Activity - Beginning with the line that holds "D1: LED red" and ending with the last line of the entries, please output each line exactly, apart from any pictures.

Detected change data
◇ ◇ ◇ ◇
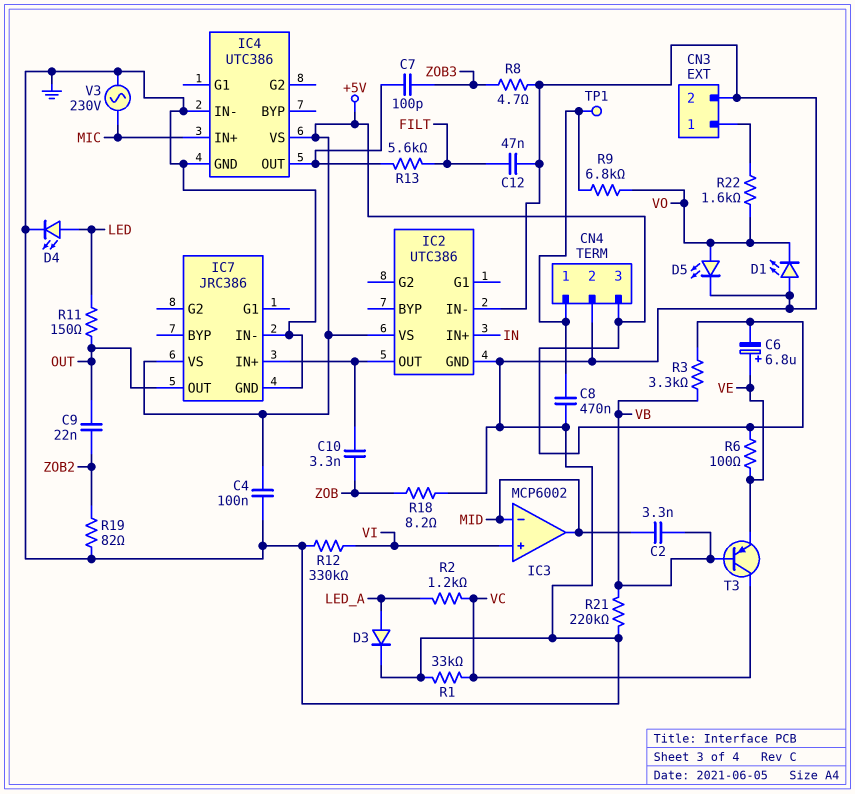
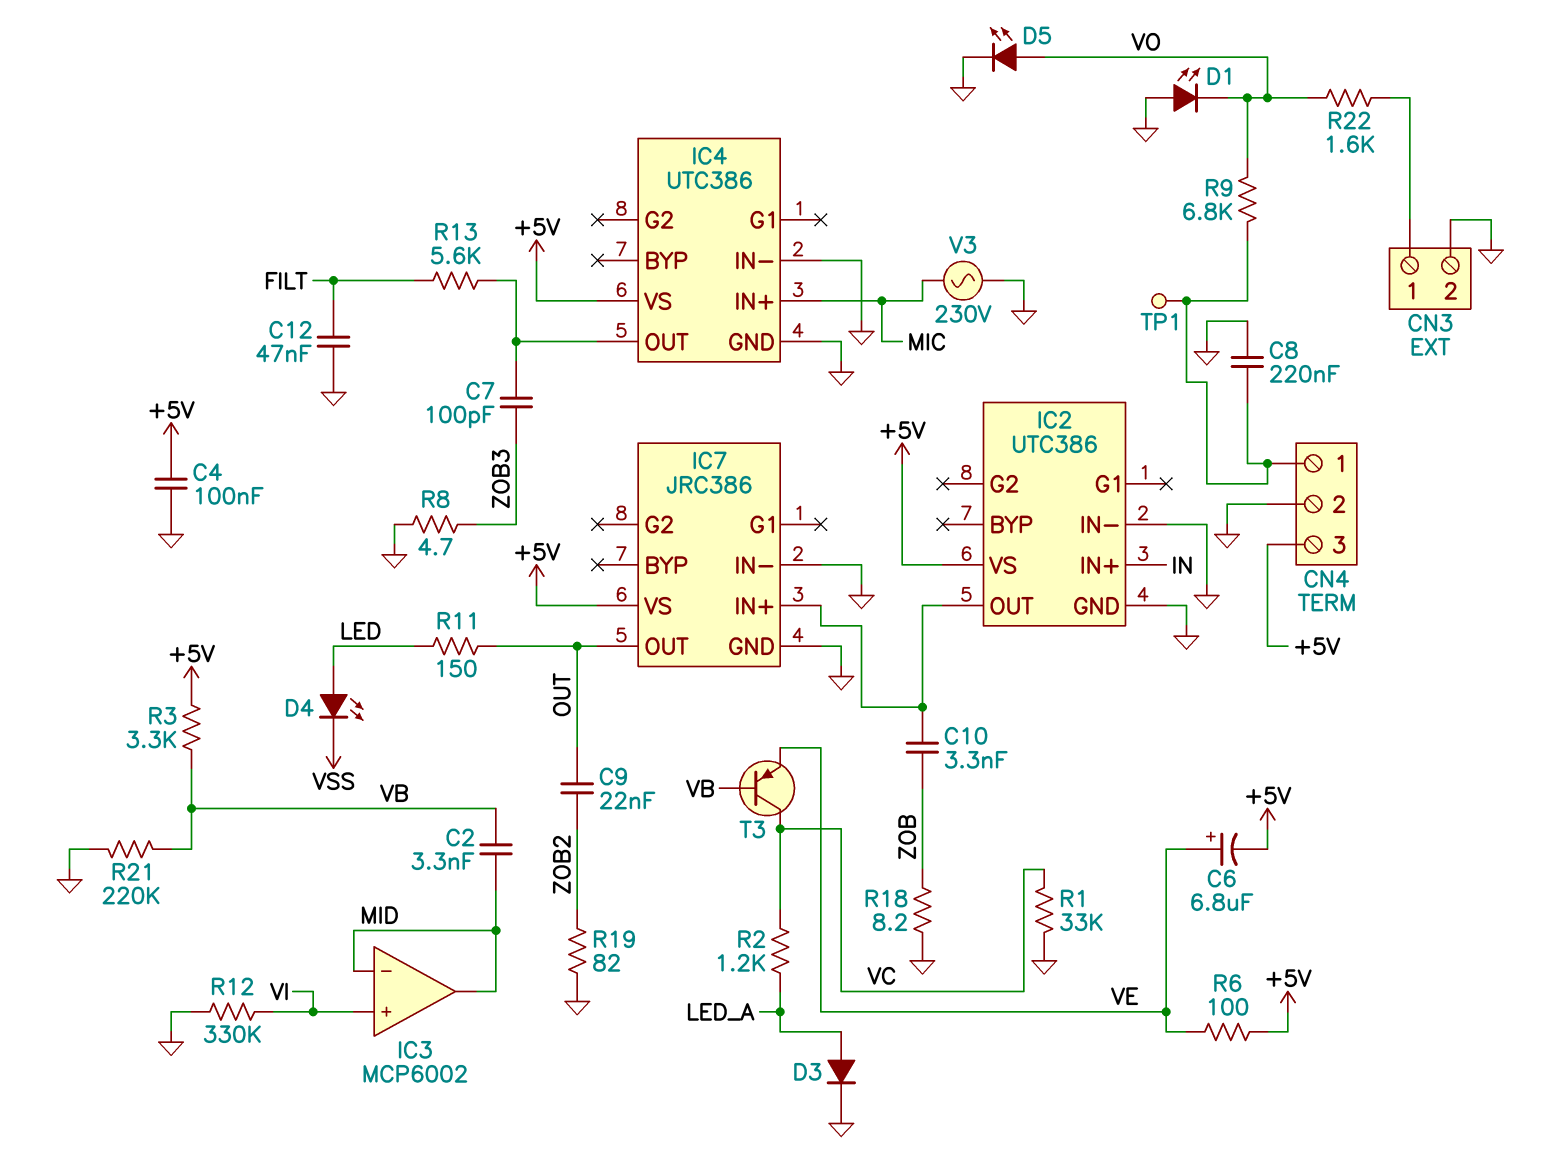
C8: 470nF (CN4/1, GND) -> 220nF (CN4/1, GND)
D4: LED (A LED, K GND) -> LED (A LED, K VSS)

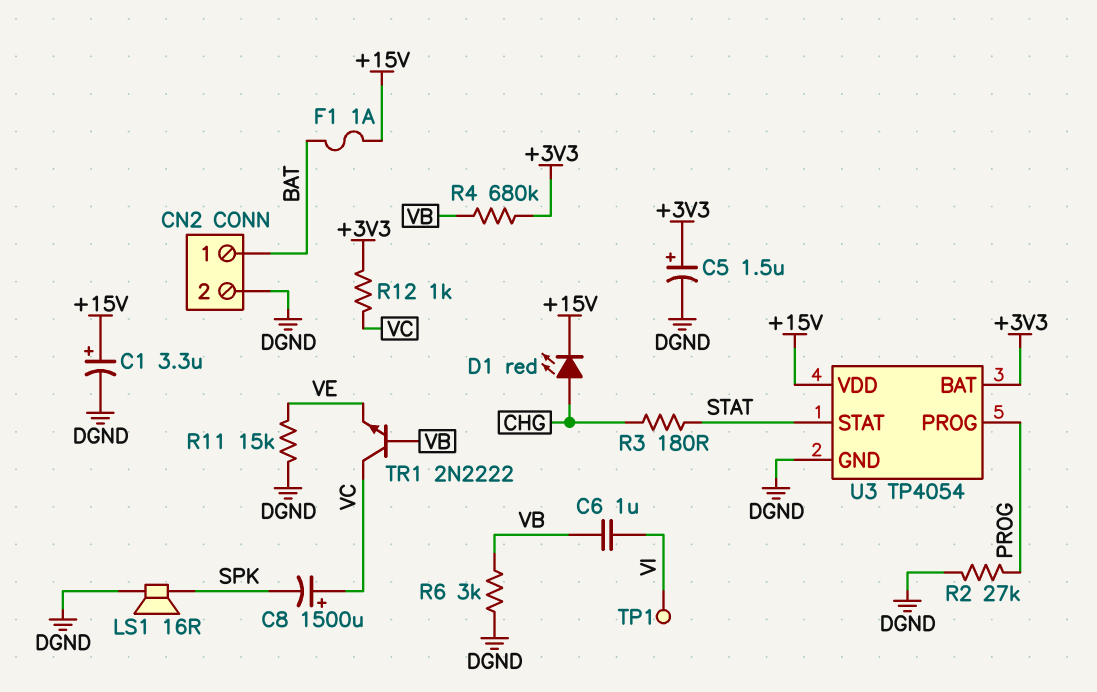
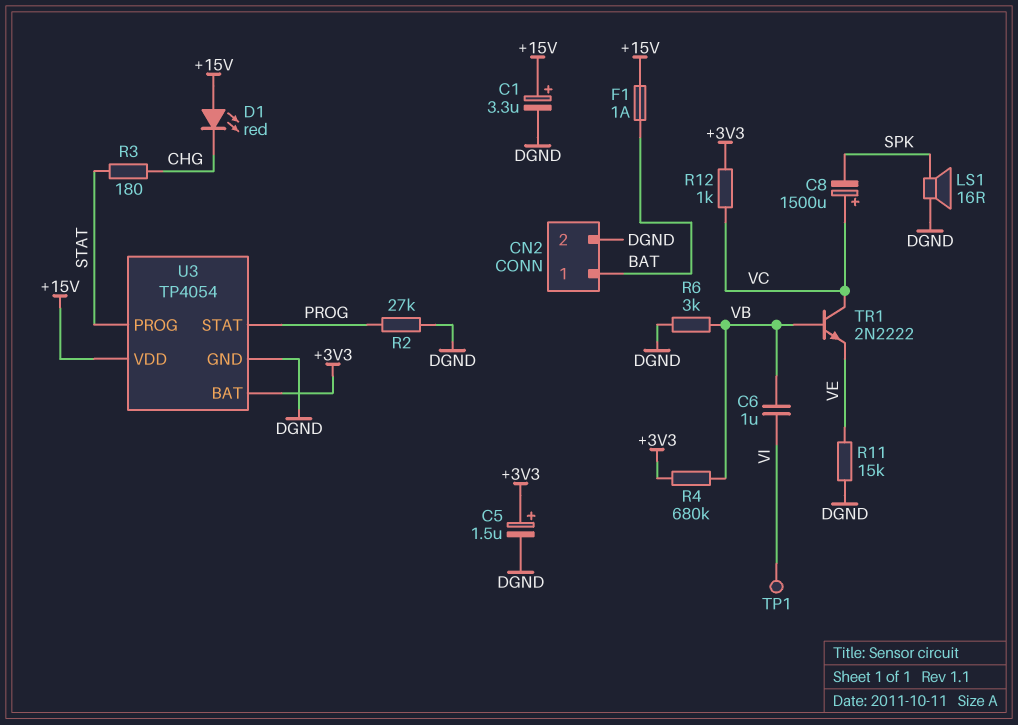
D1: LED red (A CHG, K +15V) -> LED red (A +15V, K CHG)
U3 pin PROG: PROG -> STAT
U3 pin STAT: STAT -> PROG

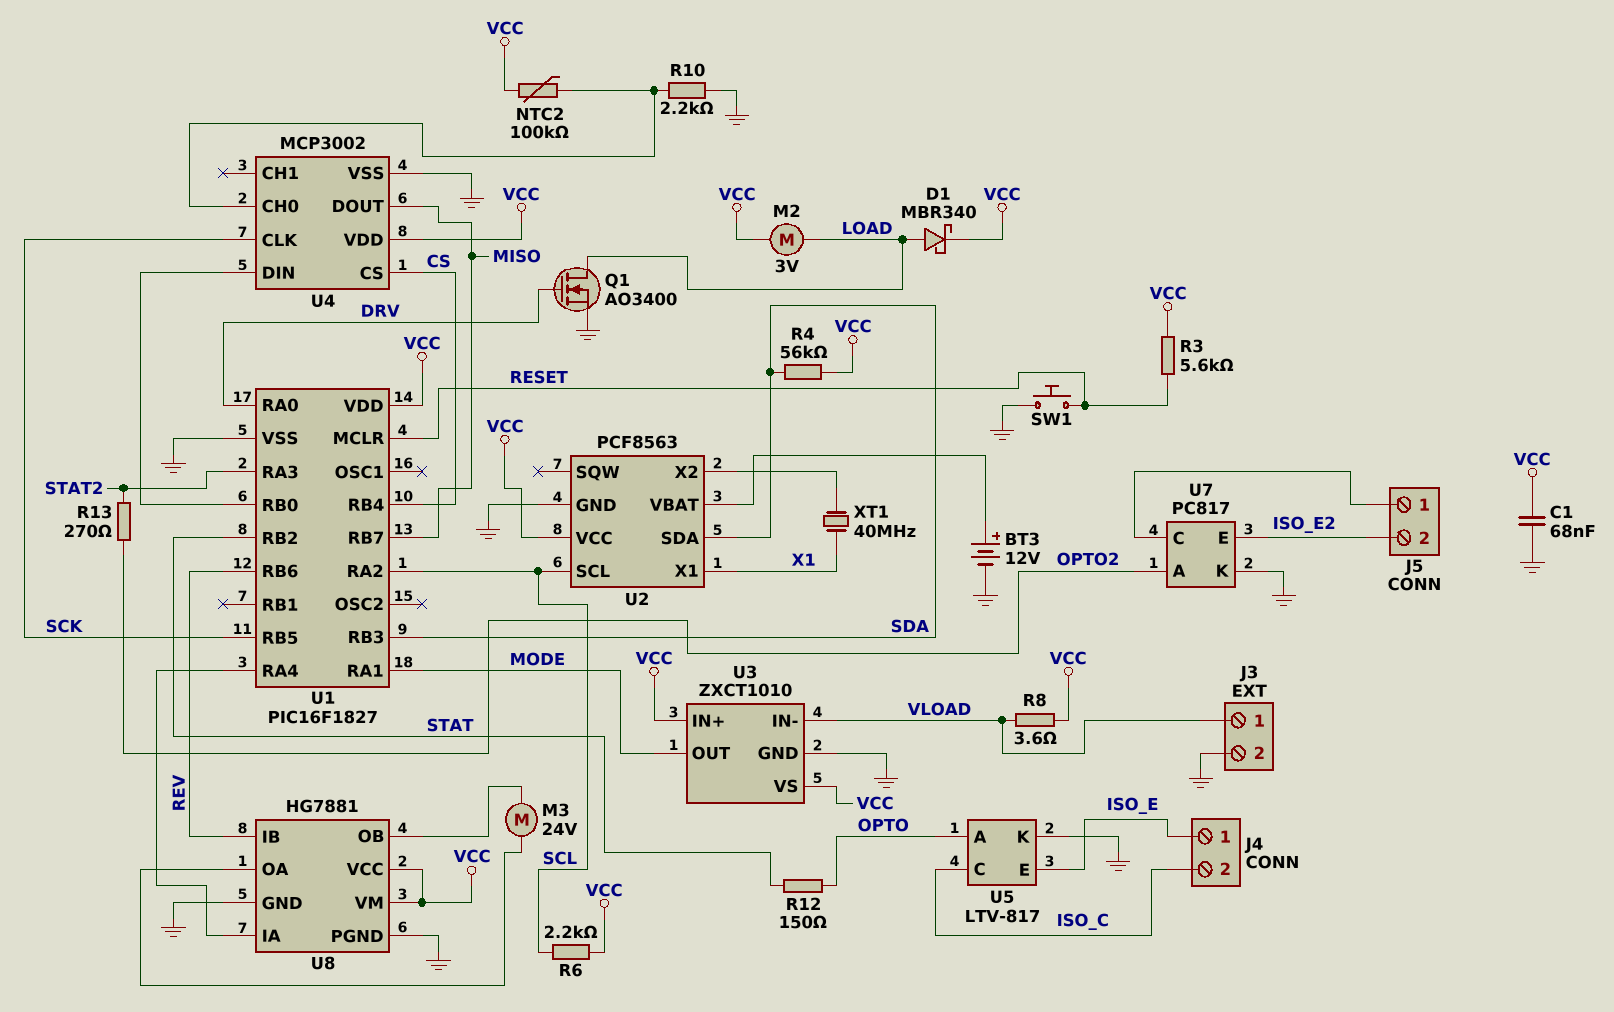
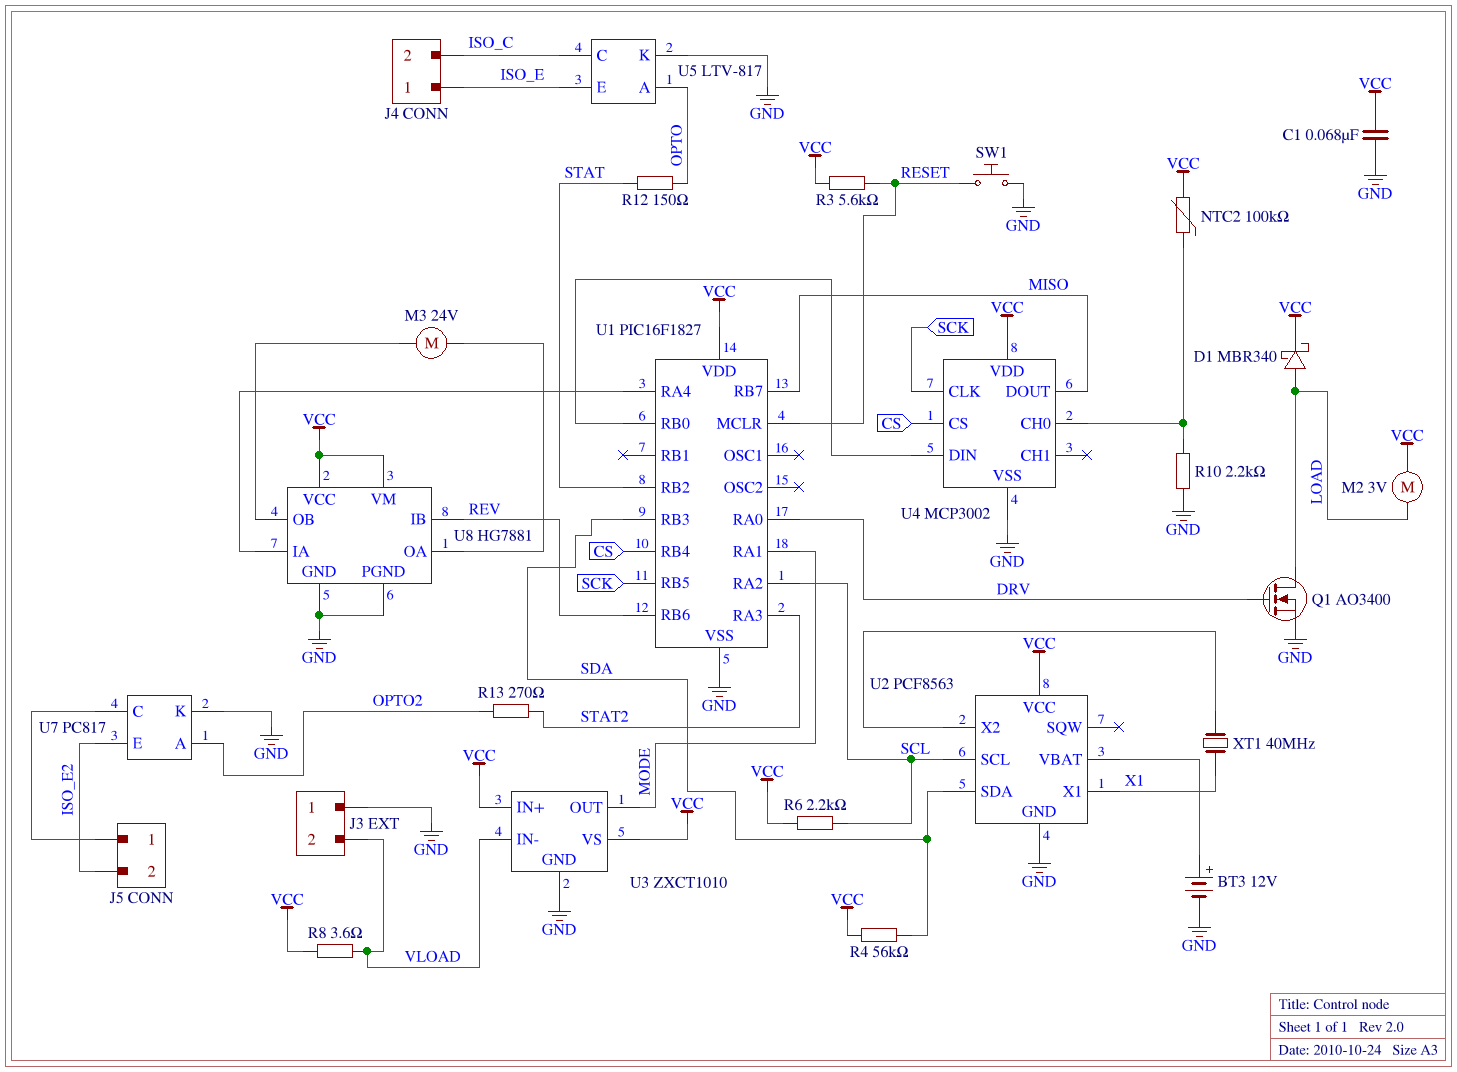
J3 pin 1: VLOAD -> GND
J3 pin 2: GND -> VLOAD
◇ ◇ ◇ ◇
Written answer -
D1: LED red (A CHG, K +15V) -> LED red (A +15V, K CHG)
U3 pin PROG: PROG -> STAT
U3 pin STAT: STAT -> PROG

J3 pin 1: VLOAD -> GND
J3 pin 2: GND -> VLOAD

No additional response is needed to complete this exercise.